> **AIM OF THE EXERCISE**
Give an exact reproduction of all the lines in the listing.

= = =

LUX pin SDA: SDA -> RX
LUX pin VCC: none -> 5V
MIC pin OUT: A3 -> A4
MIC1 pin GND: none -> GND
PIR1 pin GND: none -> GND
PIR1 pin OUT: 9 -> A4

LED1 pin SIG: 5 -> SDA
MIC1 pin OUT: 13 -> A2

= = =

> **TASK SOLUTION**
LUX pin SDA: SDA -> RX
LUX pin VCC: none -> 5V
MIC pin OUT: A3 -> A4
MIC1 pin GND: none -> GND
PIR1 pin GND: none -> GND
PIR1 pin OUT: 9 -> A4

LED1 pin SIG: 5 -> SDA
MIC1 pin OUT: 13 -> A2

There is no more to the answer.